(Exercise data Opens)

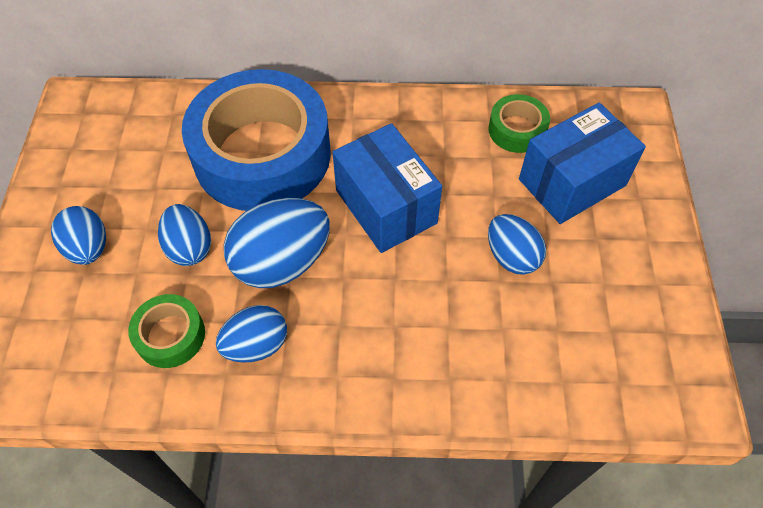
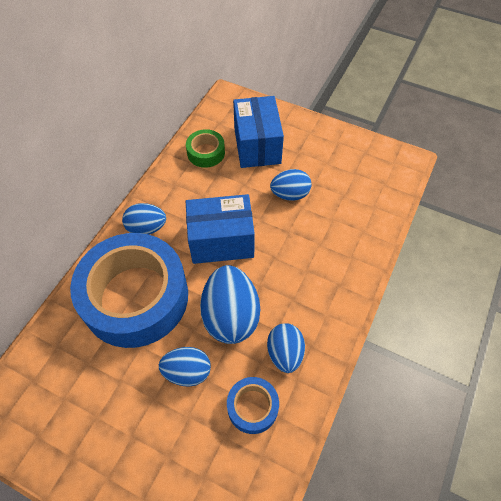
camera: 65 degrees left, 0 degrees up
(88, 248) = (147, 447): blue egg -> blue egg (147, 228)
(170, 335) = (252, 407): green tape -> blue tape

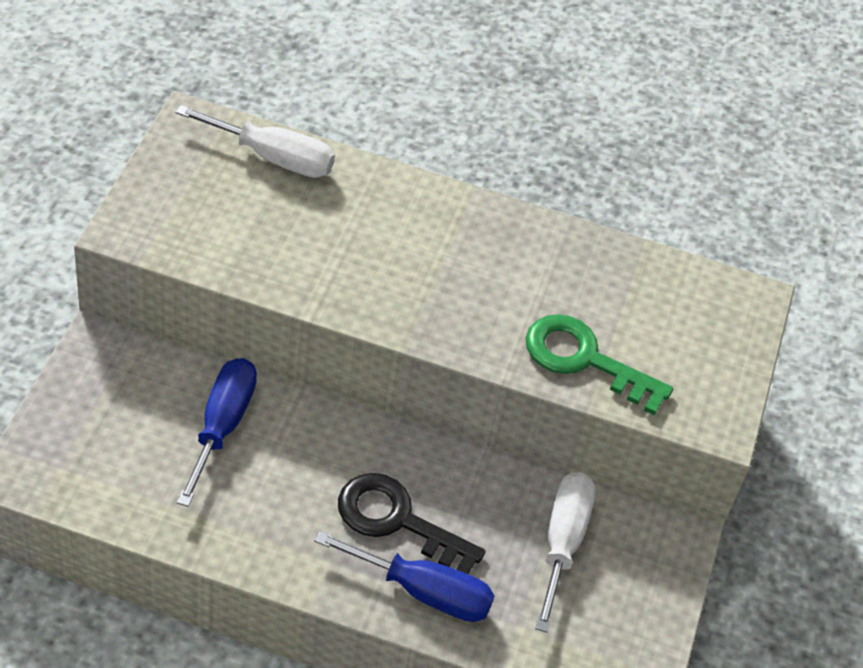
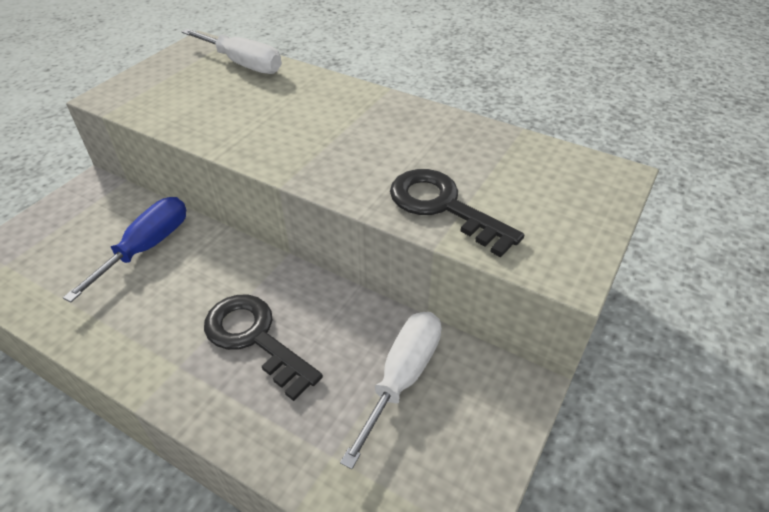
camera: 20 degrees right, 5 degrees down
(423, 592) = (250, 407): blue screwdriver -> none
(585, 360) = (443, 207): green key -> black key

(Exercise data Closes)

* _Problem statement_
Take every line above carrying "degrees" and return it.

* _Answer to this exercise_
camera: 65 degrees left, 0 degrees up
camera: 20 degrees right, 5 degrees down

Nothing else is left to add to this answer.